- [Work to do] Extract each line of the records below that contains the string "kern". Case counts.

- [Provided data]
○ ○ ○ ○ ○ ○ ○

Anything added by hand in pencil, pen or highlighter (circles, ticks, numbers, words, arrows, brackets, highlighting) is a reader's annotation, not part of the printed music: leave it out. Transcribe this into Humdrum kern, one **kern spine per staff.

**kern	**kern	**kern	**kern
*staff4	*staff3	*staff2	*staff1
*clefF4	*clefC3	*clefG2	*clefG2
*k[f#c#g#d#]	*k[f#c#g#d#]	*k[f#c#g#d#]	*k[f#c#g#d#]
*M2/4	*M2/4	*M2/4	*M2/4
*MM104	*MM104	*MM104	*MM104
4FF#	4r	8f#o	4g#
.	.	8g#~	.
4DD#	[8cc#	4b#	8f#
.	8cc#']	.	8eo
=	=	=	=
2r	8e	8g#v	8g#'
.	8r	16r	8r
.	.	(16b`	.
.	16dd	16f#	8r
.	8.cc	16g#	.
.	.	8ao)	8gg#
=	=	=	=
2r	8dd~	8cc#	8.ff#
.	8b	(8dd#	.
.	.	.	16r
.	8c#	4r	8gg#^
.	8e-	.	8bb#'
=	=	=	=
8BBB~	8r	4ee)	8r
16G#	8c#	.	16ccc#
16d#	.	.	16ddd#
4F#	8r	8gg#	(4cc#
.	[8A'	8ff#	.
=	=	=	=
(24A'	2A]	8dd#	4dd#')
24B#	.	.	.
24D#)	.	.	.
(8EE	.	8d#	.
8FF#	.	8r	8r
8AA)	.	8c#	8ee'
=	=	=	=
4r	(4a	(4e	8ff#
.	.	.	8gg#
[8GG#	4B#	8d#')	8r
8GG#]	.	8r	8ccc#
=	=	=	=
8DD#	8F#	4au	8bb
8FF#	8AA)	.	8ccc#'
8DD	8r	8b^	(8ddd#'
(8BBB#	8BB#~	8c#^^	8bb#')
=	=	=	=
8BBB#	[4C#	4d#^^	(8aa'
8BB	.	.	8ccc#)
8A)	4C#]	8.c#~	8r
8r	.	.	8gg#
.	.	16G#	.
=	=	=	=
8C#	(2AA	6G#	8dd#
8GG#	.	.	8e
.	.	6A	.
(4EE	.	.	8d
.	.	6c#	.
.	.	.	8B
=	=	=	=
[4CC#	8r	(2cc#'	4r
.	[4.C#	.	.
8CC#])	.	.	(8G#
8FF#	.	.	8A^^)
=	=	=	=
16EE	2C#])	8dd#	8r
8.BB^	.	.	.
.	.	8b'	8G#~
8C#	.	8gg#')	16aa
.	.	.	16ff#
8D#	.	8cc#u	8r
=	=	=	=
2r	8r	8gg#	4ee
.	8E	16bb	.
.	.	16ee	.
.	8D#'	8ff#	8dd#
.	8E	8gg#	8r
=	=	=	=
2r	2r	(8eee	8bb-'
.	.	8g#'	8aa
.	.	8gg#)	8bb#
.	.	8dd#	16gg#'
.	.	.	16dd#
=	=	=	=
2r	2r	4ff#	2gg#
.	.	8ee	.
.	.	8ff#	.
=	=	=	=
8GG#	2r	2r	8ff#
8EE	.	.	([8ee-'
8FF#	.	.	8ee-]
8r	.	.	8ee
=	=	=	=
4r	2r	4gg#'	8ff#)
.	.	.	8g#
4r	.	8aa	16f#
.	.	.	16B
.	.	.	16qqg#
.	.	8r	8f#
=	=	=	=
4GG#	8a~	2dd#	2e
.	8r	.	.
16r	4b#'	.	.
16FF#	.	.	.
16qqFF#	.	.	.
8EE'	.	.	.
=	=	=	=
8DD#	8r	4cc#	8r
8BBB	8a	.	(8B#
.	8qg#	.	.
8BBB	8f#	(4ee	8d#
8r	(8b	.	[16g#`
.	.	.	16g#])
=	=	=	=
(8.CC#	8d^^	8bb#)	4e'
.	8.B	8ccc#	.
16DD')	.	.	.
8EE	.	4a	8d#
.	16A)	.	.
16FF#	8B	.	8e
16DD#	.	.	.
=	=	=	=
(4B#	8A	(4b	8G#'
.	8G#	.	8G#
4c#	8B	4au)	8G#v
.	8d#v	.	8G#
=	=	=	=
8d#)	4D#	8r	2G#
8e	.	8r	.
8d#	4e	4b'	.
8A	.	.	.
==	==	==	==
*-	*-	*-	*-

○ ○ ○ ○ ○ ○ ○

- [Exercise result]
Anything added by hand in pencil, pen or highlighter (circles, ticks, numbers, words, arrows, brackets, highlighting) is a reader's annotation, not part of the printed music: leave it out. Transcribe this into Humdrum kern, one **kern spine per staff.
**kern	**kern	**kern	**kern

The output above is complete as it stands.